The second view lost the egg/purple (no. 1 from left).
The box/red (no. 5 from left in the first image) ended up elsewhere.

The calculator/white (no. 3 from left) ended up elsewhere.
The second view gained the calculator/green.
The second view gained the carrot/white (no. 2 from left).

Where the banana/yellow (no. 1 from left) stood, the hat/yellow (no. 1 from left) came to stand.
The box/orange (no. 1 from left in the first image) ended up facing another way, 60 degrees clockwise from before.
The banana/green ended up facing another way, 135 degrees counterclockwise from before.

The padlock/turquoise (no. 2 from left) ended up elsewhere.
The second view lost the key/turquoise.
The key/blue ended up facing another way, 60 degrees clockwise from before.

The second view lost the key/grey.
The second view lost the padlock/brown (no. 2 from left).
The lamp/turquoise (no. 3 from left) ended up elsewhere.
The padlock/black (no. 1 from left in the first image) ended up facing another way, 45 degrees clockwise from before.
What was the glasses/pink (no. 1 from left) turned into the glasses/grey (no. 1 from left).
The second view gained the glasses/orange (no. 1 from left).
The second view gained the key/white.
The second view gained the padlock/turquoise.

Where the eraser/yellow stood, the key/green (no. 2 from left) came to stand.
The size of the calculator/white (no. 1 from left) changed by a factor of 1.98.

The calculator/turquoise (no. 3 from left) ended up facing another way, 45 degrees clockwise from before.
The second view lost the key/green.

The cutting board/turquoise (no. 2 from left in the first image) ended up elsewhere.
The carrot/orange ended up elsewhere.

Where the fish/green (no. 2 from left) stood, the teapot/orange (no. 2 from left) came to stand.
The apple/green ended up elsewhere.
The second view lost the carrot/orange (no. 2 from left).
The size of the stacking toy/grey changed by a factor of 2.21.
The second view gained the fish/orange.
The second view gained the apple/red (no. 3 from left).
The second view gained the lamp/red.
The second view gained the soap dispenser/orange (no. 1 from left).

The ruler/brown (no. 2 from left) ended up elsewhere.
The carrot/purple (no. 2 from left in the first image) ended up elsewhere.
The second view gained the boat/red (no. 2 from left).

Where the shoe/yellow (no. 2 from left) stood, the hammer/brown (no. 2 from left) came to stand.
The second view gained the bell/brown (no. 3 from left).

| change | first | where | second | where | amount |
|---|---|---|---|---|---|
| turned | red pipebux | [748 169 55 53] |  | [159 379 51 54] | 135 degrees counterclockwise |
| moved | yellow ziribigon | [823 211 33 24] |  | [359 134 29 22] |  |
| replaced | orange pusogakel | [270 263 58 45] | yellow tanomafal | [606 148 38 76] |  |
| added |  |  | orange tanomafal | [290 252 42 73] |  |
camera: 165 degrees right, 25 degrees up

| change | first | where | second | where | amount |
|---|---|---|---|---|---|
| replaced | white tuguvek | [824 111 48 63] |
===============
:: Required work ::
Transcribe each line of the data exactly, skipping none.

:: Expected answer ::
The second view lost the egg/purple (no. 1 from left).
The box/red (no. 5 from left in the first image) ended up elsewhere.

The calculator/white (no. 3 from left) ended up elsewhere.
The second view gained the calculator/green.
The second view gained the carrot/white (no. 2 from left).

Where the banana/yellow (no. 1 from left) stood, the hat/yellow (no. 1 from left) came to stand.
The box/orange (no. 1 from left in the first image) ended up facing another way, 60 degrees clockwise from before.
The banana/green ended up facing another way, 135 degrees counterclockwise from before.

The padlock/turquoise (no. 2 from left) ended up elsewhere.
The second view lost the key/turquoise.
The key/blue ended up facing another way, 60 degrees clockwise from before.

The second view lost the key/grey.
The second view lost the padlock/brown (no. 2 from left).
The lamp/turquoise (no. 3 from left) ended up elsewhere.
The padlock/black (no. 1 from left in the first image) ended up facing another way, 45 degrees clockwise from before.
What was the glasses/pink (no. 1 from left) turned into the glasses/grey (no. 1 from left).
The second view gained the glasses/orange (no. 1 from left).
The second view gained the key/white.
The second view gained the padlock/turquoise.

Where the eraser/yellow stood, the key/green (no. 2 from left) came to stand.
The size of the calculator/white (no. 1 from left) changed by a factor of 1.98.

The calculator/turquoise (no. 3 from left) ended up facing another way, 45 degrees clockwise from before.
The second view lost the key/green.

The cutting board/turquoise (no. 2 from left in the first image) ended up elsewhere.
The carrot/orange ended up elsewhere.

Where the fish/green (no. 2 from left) stood, the teapot/orange (no. 2 from left) came to stand.
The apple/green ended up elsewhere.
The second view lost the carrot/orange (no. 2 from left).
The size of the stacking toy/grey changed by a factor of 2.21.
The second view gained the fish/orange.
The second view gained the apple/red (no. 3 from left).
The second view gained the lamp/red.
The second view gained the soap dispenser/orange (no. 1 from left).

The ruler/brown (no. 2 from left) ended up elsewhere.
The carrot/purple (no. 2 from left in the first image) ended up elsewhere.
The second view gained the boat/red (no. 2 from left).

Where the shoe/yellow (no. 2 from left) stood, the hammer/brown (no. 2 from left) came to stand.
The second view gained the bell/brown (no. 3 from left).

| change | first | where | second | where | amount |
|---|---|---|---|---|---|
| turned | red pipebux | [748 169 55 53] |  | [159 379 51 54] | 135 degrees counterclockwise |
| moved | yellow ziribigon | [823 211 33 24] |  | [359 134 29 22] |  |
| replaced | orange pusogakel | [270 263 58 45] | yellow tanomafal | [606 148 38 76] |  |
| added |  |  | orange tanomafal | [290 252 42 73] |  |
camera: 165 degrees right, 25 degrees up

| change | first | where | second | where | amount |
|---|---|---|---|---|---|
| replaced | white tuguvek | [824 111 48 63] |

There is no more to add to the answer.